(A run of records)
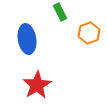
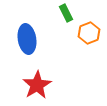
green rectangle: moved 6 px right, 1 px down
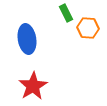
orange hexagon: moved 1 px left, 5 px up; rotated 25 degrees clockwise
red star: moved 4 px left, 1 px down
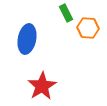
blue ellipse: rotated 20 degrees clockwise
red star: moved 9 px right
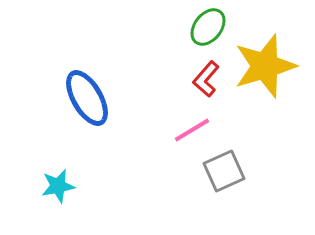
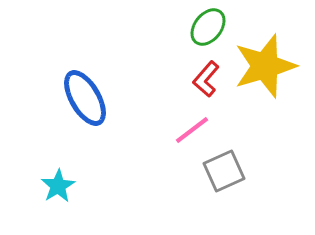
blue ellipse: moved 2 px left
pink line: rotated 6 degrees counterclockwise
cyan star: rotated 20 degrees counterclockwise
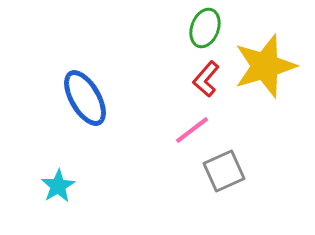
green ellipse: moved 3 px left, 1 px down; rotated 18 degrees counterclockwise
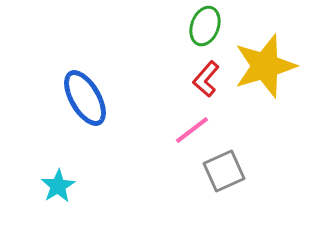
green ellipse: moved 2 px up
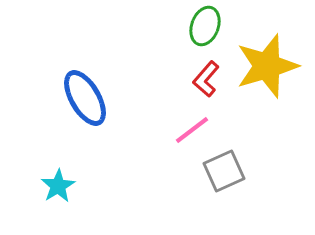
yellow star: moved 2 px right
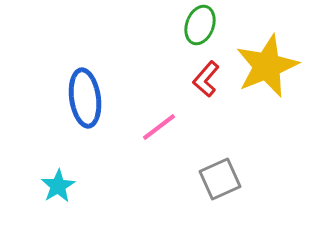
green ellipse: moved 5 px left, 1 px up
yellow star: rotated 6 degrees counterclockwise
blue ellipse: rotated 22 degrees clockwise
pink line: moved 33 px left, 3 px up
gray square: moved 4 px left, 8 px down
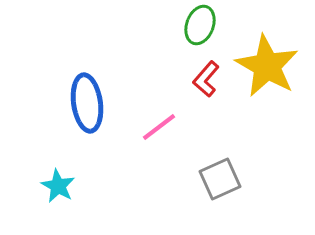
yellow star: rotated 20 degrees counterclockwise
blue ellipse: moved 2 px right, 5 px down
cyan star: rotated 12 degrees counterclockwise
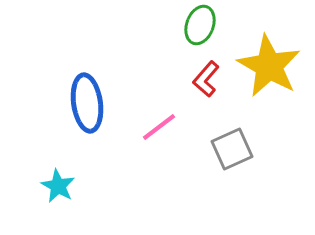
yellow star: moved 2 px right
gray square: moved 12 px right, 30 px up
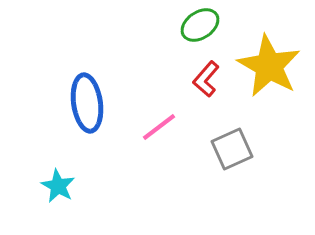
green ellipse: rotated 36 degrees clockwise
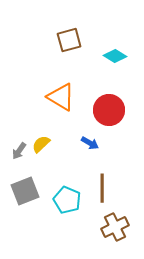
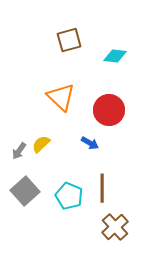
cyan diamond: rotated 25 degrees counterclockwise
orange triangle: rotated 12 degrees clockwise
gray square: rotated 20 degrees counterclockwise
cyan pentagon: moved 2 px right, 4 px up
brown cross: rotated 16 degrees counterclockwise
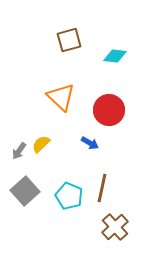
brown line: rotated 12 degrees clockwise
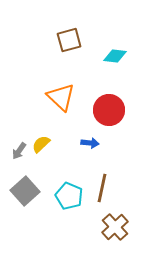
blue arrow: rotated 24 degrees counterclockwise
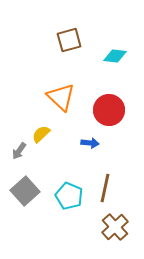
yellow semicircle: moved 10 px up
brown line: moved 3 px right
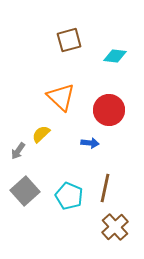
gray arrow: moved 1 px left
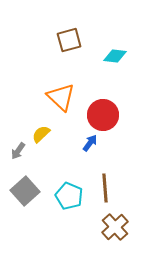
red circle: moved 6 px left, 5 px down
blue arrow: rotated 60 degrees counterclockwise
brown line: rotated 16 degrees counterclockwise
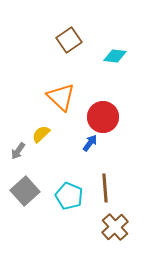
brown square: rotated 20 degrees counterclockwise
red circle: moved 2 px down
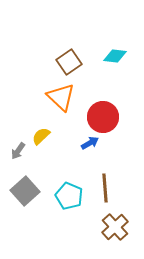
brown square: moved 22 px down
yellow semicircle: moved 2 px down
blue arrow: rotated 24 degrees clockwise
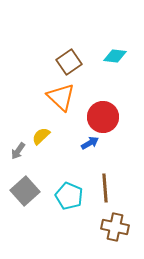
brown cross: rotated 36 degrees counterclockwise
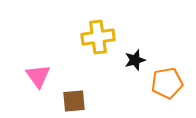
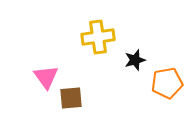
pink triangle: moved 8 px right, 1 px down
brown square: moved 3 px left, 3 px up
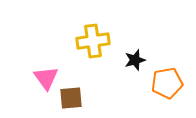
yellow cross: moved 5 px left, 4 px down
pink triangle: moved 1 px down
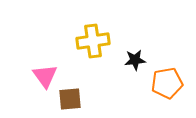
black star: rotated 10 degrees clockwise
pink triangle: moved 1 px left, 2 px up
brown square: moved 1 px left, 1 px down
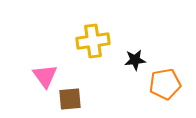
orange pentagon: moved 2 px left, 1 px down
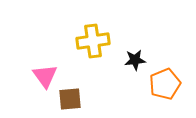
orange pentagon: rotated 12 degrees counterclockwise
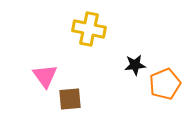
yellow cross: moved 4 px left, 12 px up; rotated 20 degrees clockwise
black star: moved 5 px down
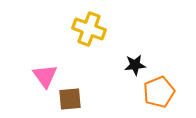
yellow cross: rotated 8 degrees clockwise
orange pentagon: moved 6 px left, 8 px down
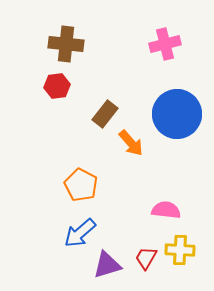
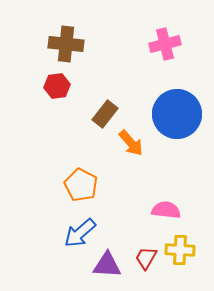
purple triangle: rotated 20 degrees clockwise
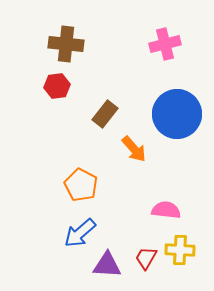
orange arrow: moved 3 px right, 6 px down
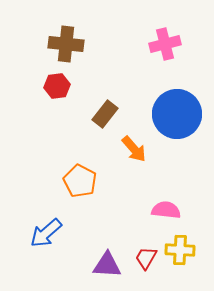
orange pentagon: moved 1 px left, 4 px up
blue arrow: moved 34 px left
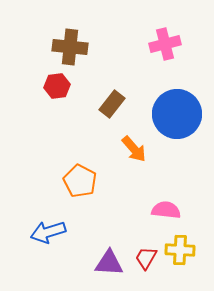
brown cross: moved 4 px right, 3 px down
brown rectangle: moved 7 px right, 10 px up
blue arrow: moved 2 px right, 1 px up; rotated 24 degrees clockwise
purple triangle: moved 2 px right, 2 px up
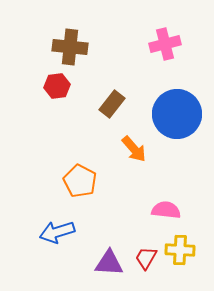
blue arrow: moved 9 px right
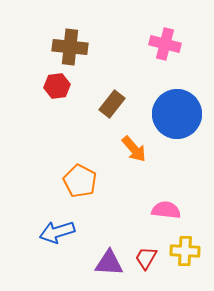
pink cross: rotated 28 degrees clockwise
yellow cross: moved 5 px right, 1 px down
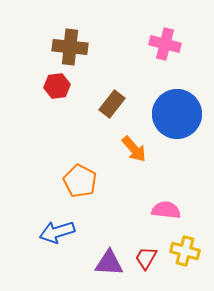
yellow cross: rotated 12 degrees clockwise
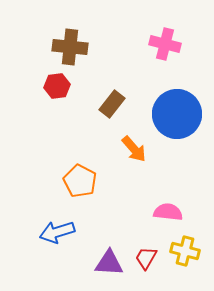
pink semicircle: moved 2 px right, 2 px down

Goal: Please write out every line of the records above as a JSON list of strings, one string per line, with blank lines and the pictures left out.

Answer to this problem:
[
  "green rectangle: moved 6 px right, 1 px down",
  "orange hexagon: moved 1 px left, 5 px up; rotated 25 degrees clockwise",
  "red star: moved 4 px left, 1 px down",
  "blue ellipse: rotated 20 degrees clockwise",
  "red star: moved 9 px right",
  "blue ellipse: moved 2 px left",
  "pink line: rotated 6 degrees counterclockwise",
  "cyan star: rotated 20 degrees counterclockwise",
  "green ellipse: moved 3 px left, 1 px down; rotated 18 degrees counterclockwise",
  "green ellipse: moved 2 px up",
  "yellow star: moved 2 px right",
  "green ellipse: moved 5 px left, 1 px up",
  "yellow star: rotated 6 degrees counterclockwise",
  "blue ellipse: rotated 22 degrees clockwise",
  "pink line: moved 33 px left, 3 px up",
  "gray square: moved 4 px left, 8 px down",
  "yellow star: rotated 20 degrees counterclockwise",
  "blue ellipse: moved 2 px right, 5 px down",
  "cyan star: rotated 12 degrees counterclockwise",
  "yellow star: moved 2 px right",
  "gray square: moved 12 px right, 30 px up",
  "green ellipse: rotated 36 degrees clockwise",
  "cyan diamond: rotated 25 degrees counterclockwise",
  "orange triangle: rotated 12 degrees clockwise",
  "gray square: rotated 20 degrees counterclockwise",
  "cyan pentagon: moved 2 px right, 4 px up",
  "brown cross: rotated 16 degrees counterclockwise",
  "brown line: rotated 12 degrees clockwise",
  "blue arrow: rotated 24 degrees counterclockwise",
  "yellow semicircle: moved 10 px up",
  "brown line: moved 3 px right",
  "gray arrow: moved 1 px left",
  "red circle: moved 6 px left, 5 px down",
  "blue arrow: rotated 60 degrees counterclockwise",
  "brown line: rotated 16 degrees counterclockwise",
  "brown square: rotated 20 degrees counterclockwise",
  "red circle: moved 2 px down",
  "brown square: moved 22 px down",
  "yellow semicircle: moved 2 px down",
  "blue arrow: rotated 24 degrees clockwise",
  "brown cross: rotated 36 degrees counterclockwise",
  "pink triangle: moved 8 px right, 1 px down",
  "brown square: moved 3 px left, 3 px up",
  "yellow cross: moved 5 px left, 4 px down",
  "pink triangle: moved 1 px down",
  "black star: rotated 10 degrees clockwise",
  "pink triangle: moved 1 px left, 2 px up",
  "brown square: moved 1 px left, 1 px down",
  "orange pentagon: moved 2 px left, 1 px down",
  "orange pentagon: rotated 12 degrees counterclockwise",
  "yellow cross: moved 4 px left, 12 px up; rotated 20 degrees clockwise",
  "black star: moved 5 px down",
  "yellow cross: rotated 8 degrees clockwise",
  "orange pentagon: moved 6 px left, 8 px down",
  "purple triangle: rotated 20 degrees clockwise",
  "orange arrow: moved 3 px right, 6 px down",
  "orange pentagon: moved 1 px left, 4 px up",
  "blue arrow: moved 34 px left",
  "brown cross: moved 4 px right, 3 px down",
  "brown rectangle: moved 7 px right, 10 px up",
  "blue arrow: moved 2 px right, 1 px up; rotated 24 degrees clockwise",
  "purple triangle: moved 2 px right, 2 px up",
  "blue arrow: moved 9 px right",
  "pink cross: rotated 28 degrees clockwise",
  "yellow cross: moved 5 px right, 1 px down",
  "yellow cross: rotated 12 degrees clockwise",
  "pink semicircle: moved 2 px right, 2 px down"
]